*** THE RECORDS ***
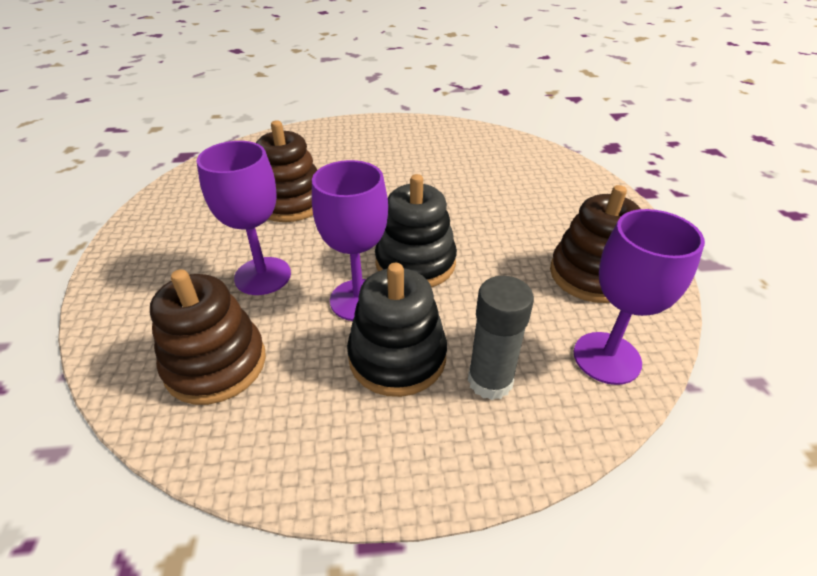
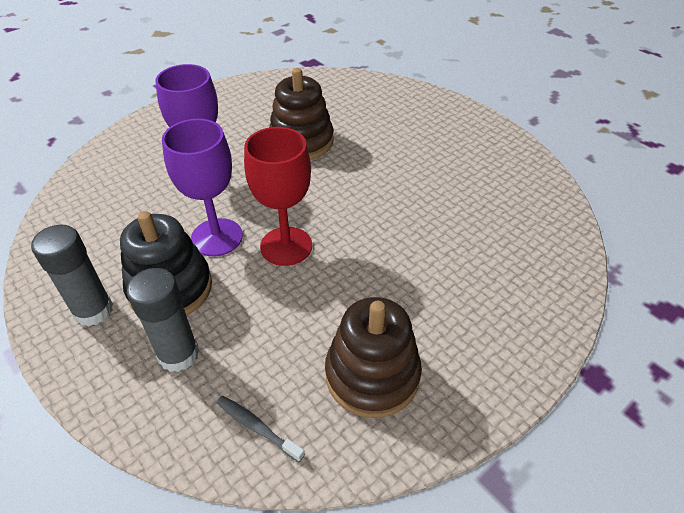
camera: 55 degrees right, 5 degrees up
(216, 364) = (110, 206): brown stacking toy -> none
(373, 432) = (93, 310): none -> grey glue stick
(415, 263) = (286, 246): black stacking toy -> red goblet
(607, 358) = (257, 427): purple goblet -> grey toothbrush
*** End of THE RECORDS ***
▸ TASK REQUIREMENTS:
The data must come back word for word, with every picture removed.

▸ COMPLETED TASK:
camera: 55 degrees right, 5 degrees up
(216, 364) = (110, 206): brown stacking toy -> none
(373, 432) = (93, 310): none -> grey glue stick
(415, 263) = (286, 246): black stacking toy -> red goblet
(607, 358) = (257, 427): purple goblet -> grey toothbrush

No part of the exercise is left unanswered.